**Exercise description**
Nothing but the pictures should be dropped when the records are transcribed word for word.

::::

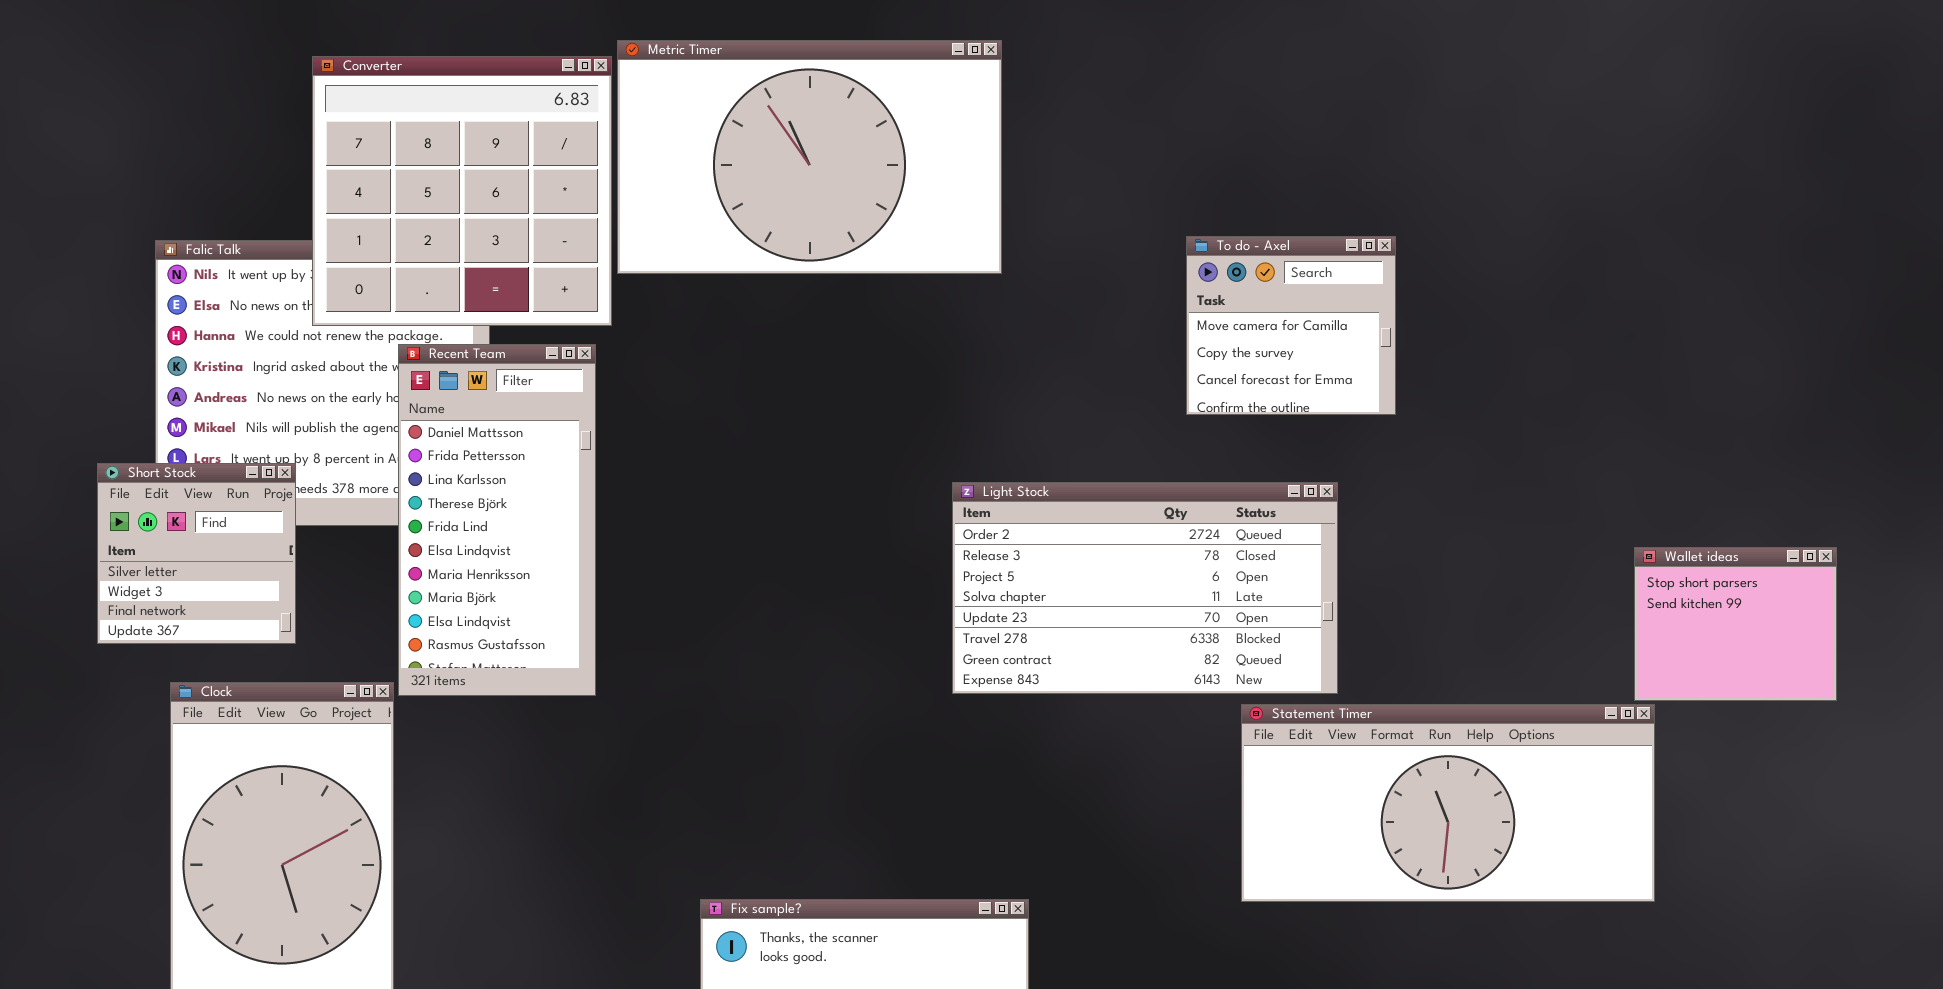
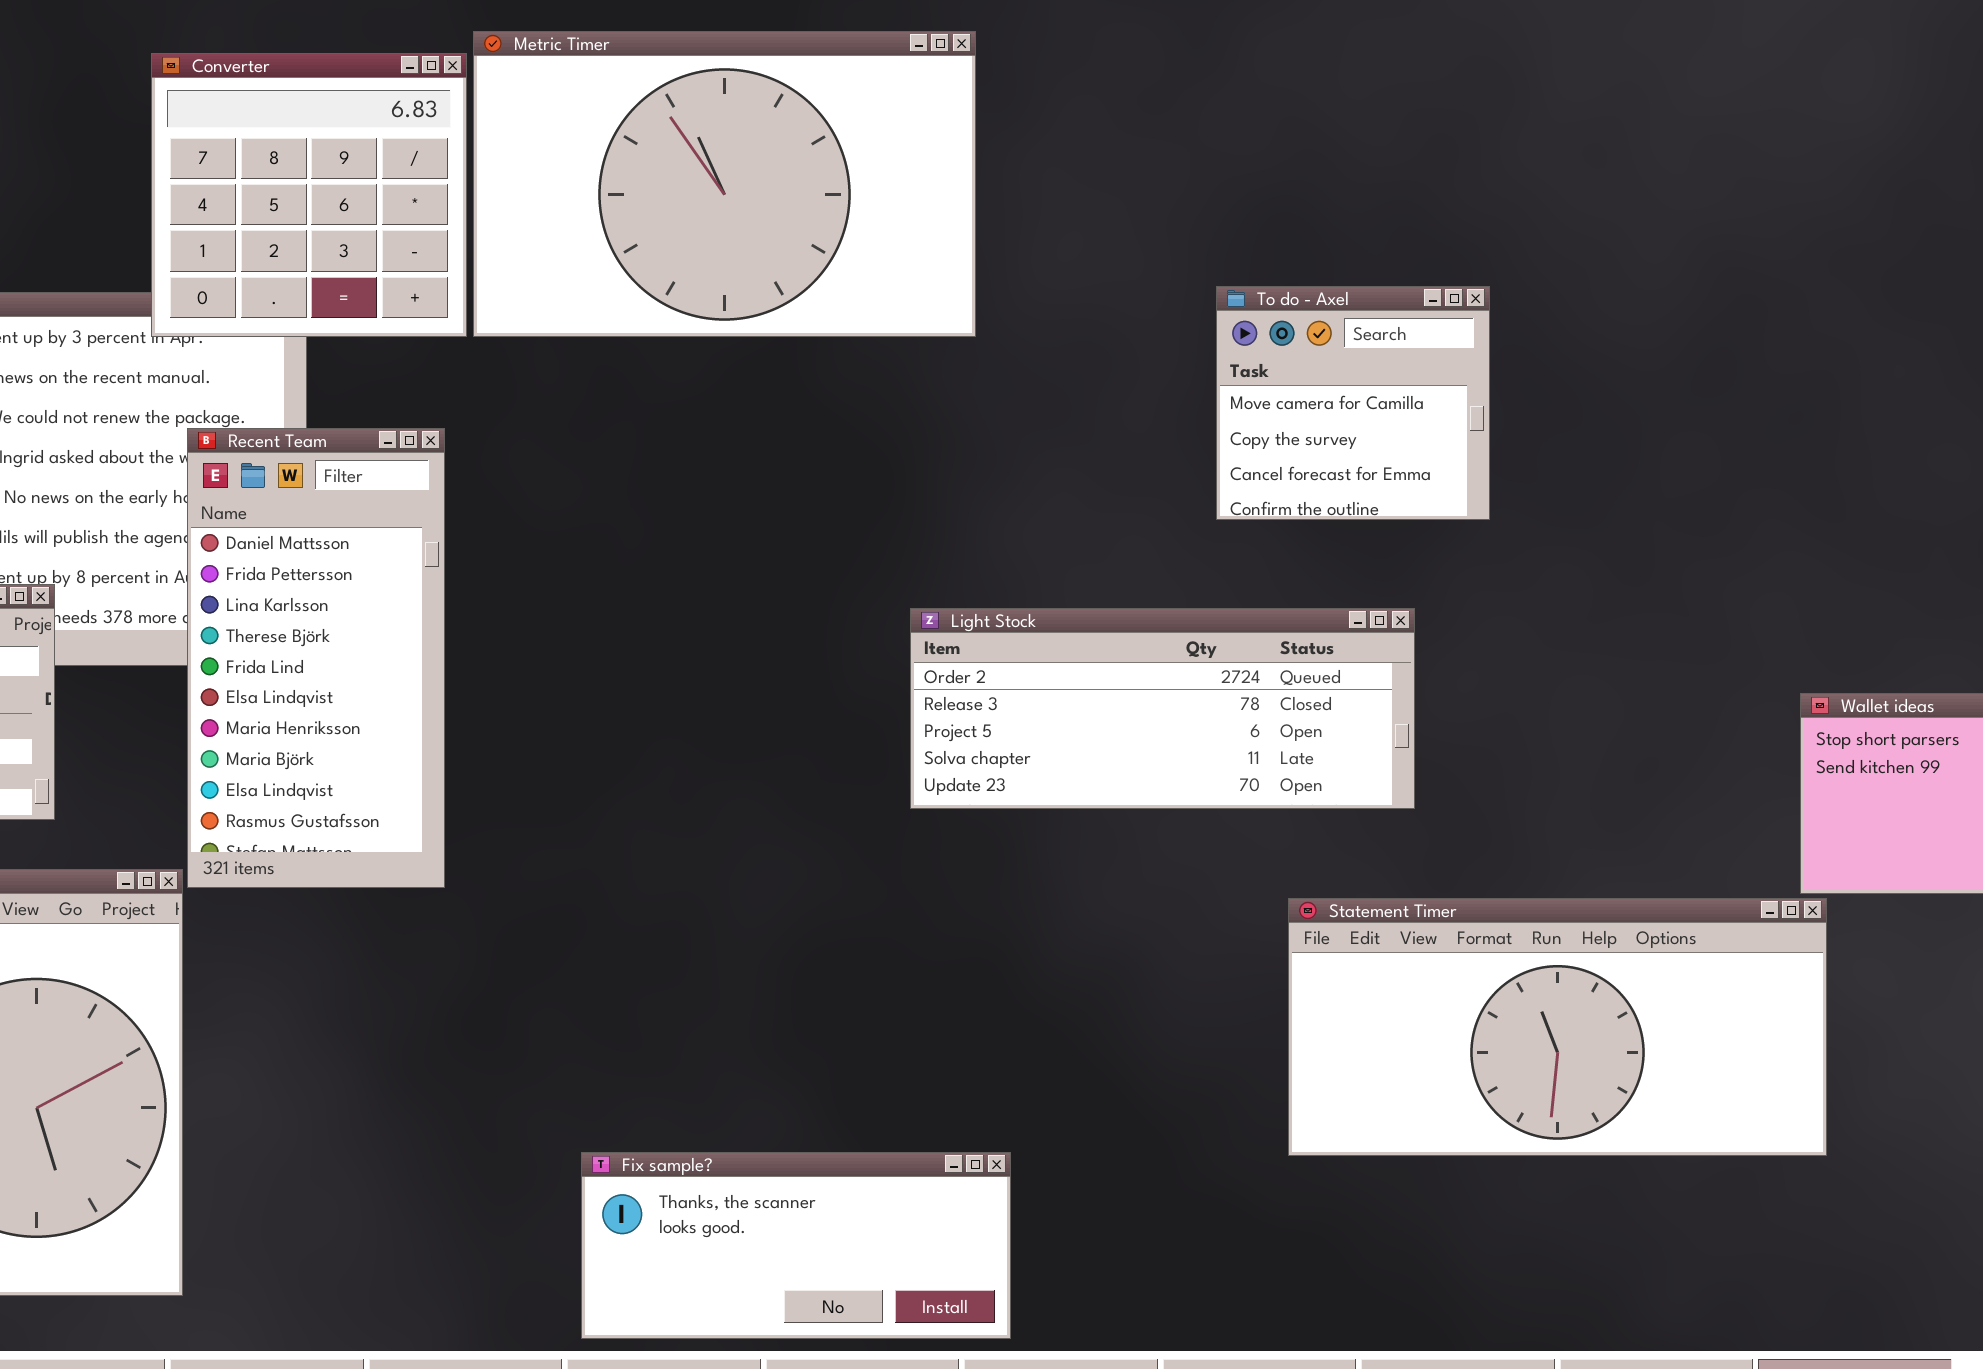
Converter: [312,56,612,326] -> [151,53,467,337], resized
Light Stock: [952,482,1338,694] -> [910,608,1415,809], resized

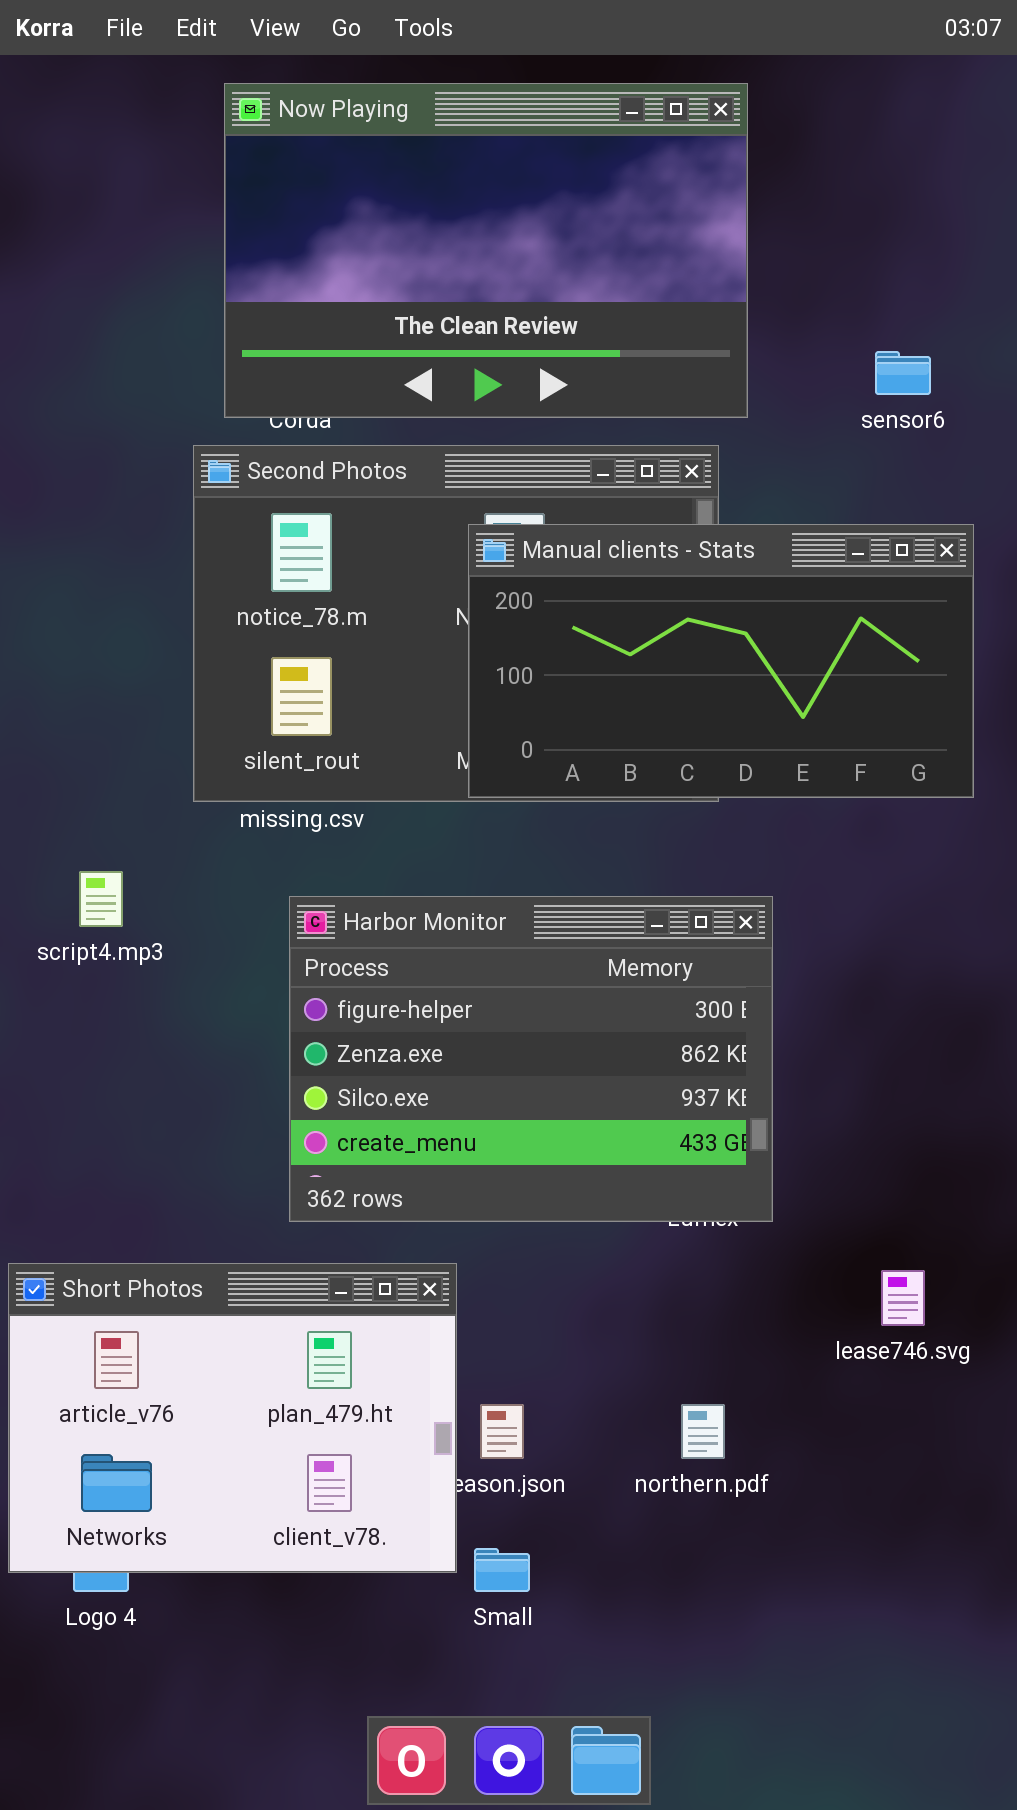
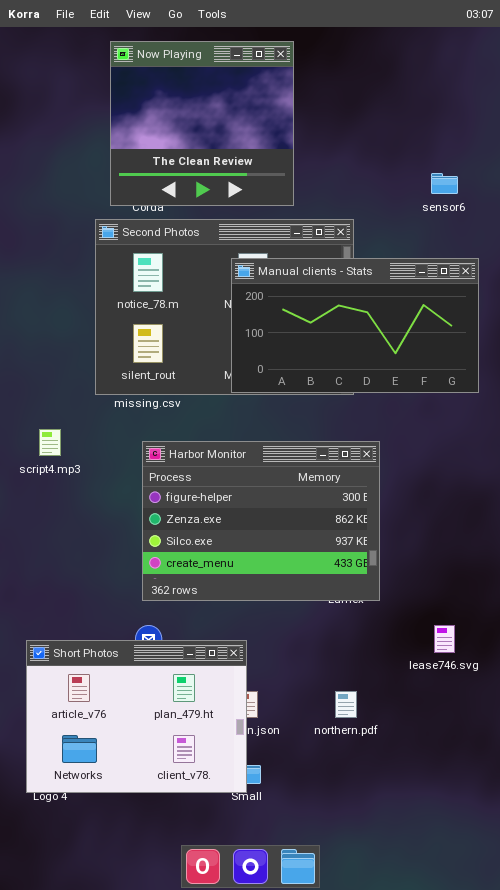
Now Playing: [224,83,748,418] -> [110,41,294,206], resized
Short Photos: [8,1263,457,1573] -> [26,640,247,793], moved

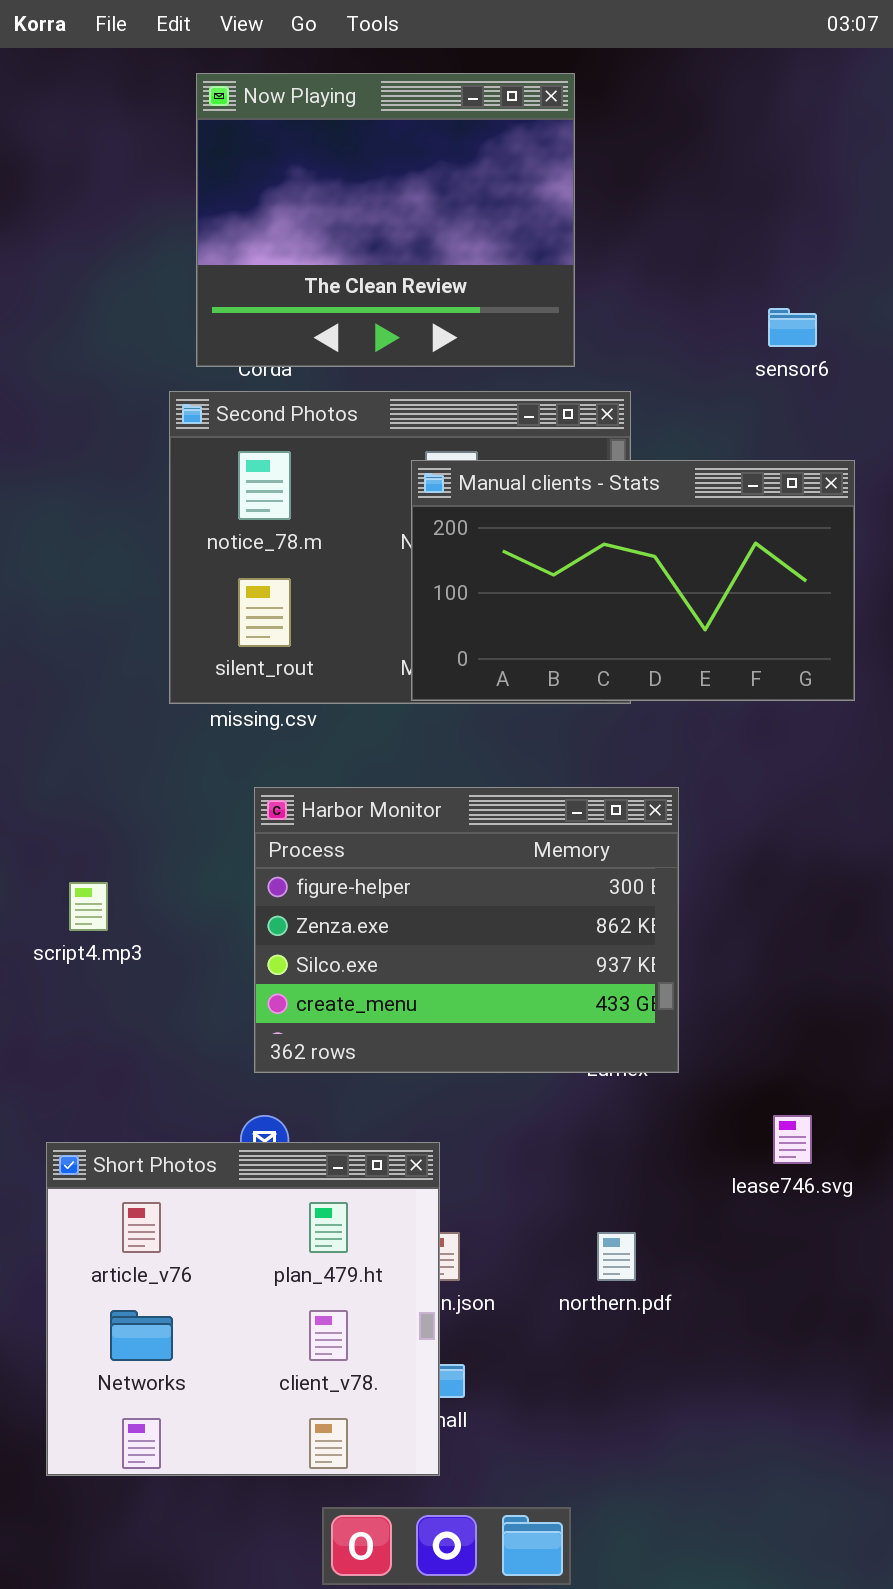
Now Playing: [110,41,294,206] -> [196,73,575,367], resized
script4.mp3: [39,429,61,456] -> [69,882,108,931], moved
Short Photos: [26,640,247,793] -> [46,1142,440,1476], resized

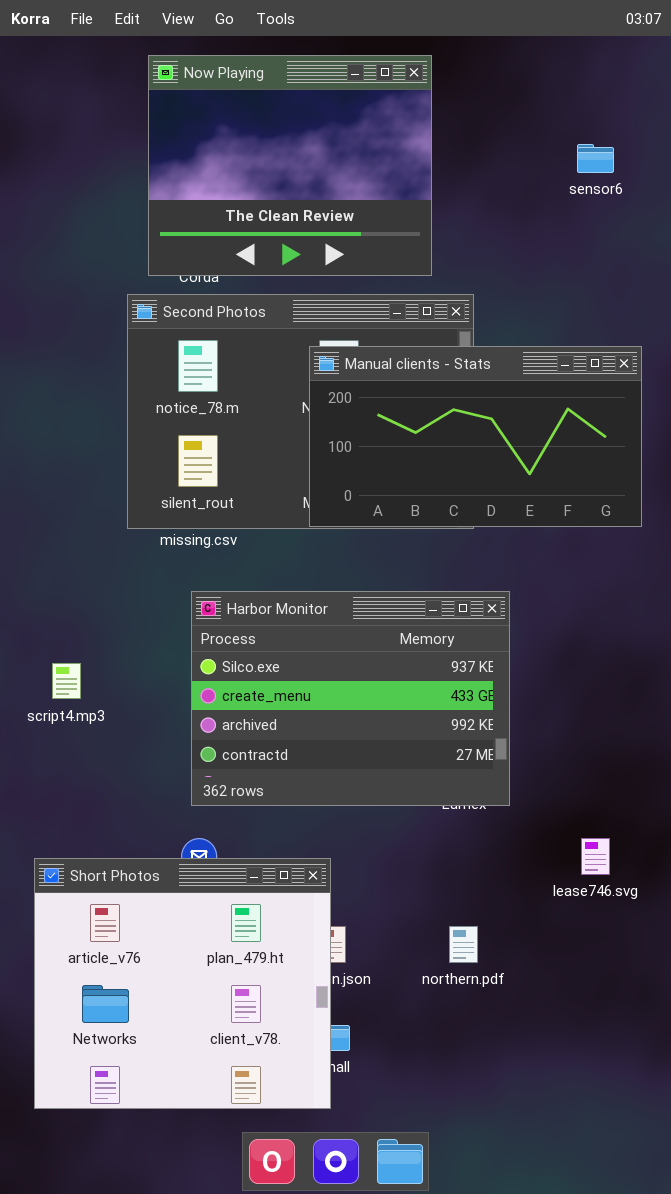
sensor6: [768,308,817,347] -> [577,144,614,173], moved
Harbor Monitor: [254,787,679,1073] -> [191,591,510,806], scrolled down 2 rows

::::

**Your response**
Converter: [312,56,612,326] -> [151,53,467,337], resized
Light Stock: [952,482,1338,694] -> [910,608,1415,809], resized

Now Playing: [224,83,748,418] -> [110,41,294,206], resized
Short Photos: [8,1263,457,1573] -> [26,640,247,793], moved

Now Playing: [110,41,294,206] -> [196,73,575,367], resized
script4.mp3: [39,429,61,456] -> [69,882,108,931], moved
Short Photos: [26,640,247,793] -> [46,1142,440,1476], resized

sensor6: [768,308,817,347] -> [577,144,614,173], moved
Harbor Monitor: [254,787,679,1073] -> [191,591,510,806], scrolled down 2 rows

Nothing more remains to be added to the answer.